Segment Open

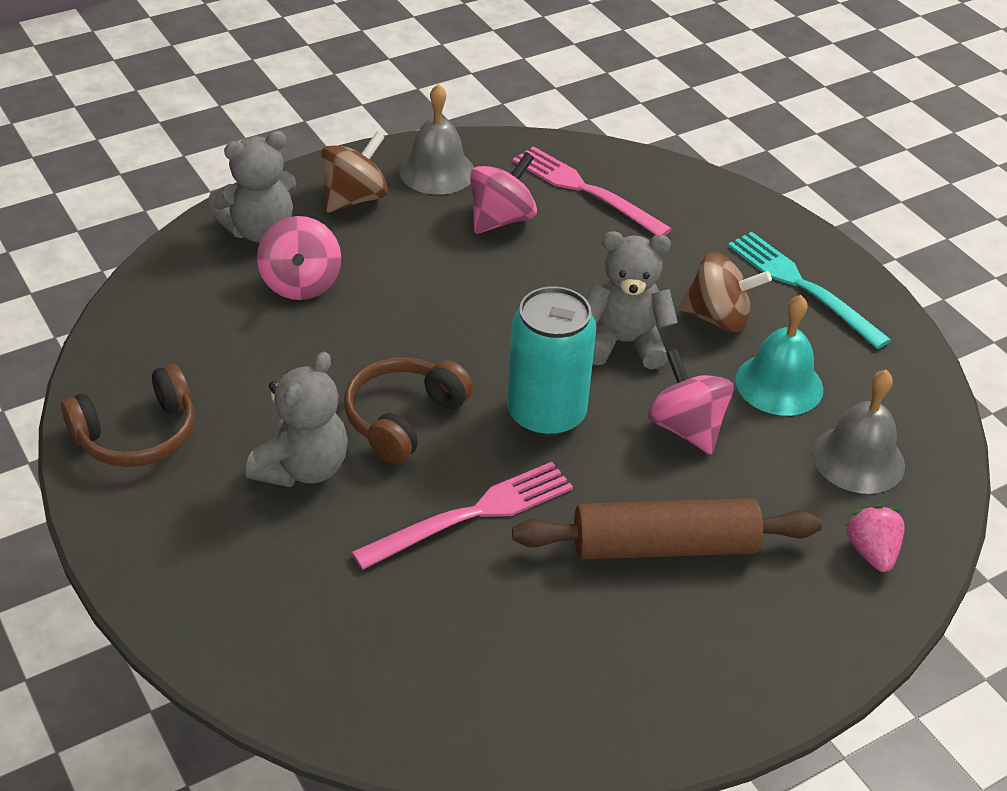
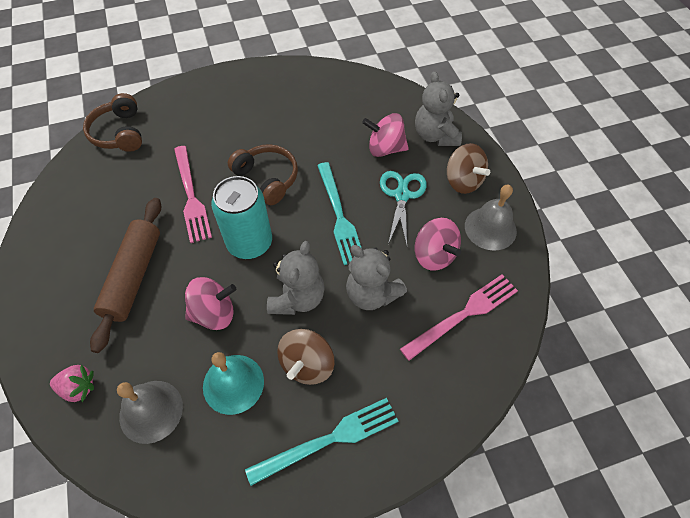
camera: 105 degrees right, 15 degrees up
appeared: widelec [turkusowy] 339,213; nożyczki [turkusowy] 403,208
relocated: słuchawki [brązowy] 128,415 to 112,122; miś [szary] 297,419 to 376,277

Segment Closed

WHAT THE TASK REQUIRES
Give the listing above again in its entirety, exactly as written and free of images.

EXPECTED ANSWER
camera: 105 degrees right, 15 degrees up
appeared: widelec [turkusowy] 339,213; nożyczki [turkusowy] 403,208
relocated: słuchawki [brązowy] 128,415 to 112,122; miś [szary] 297,419 to 376,277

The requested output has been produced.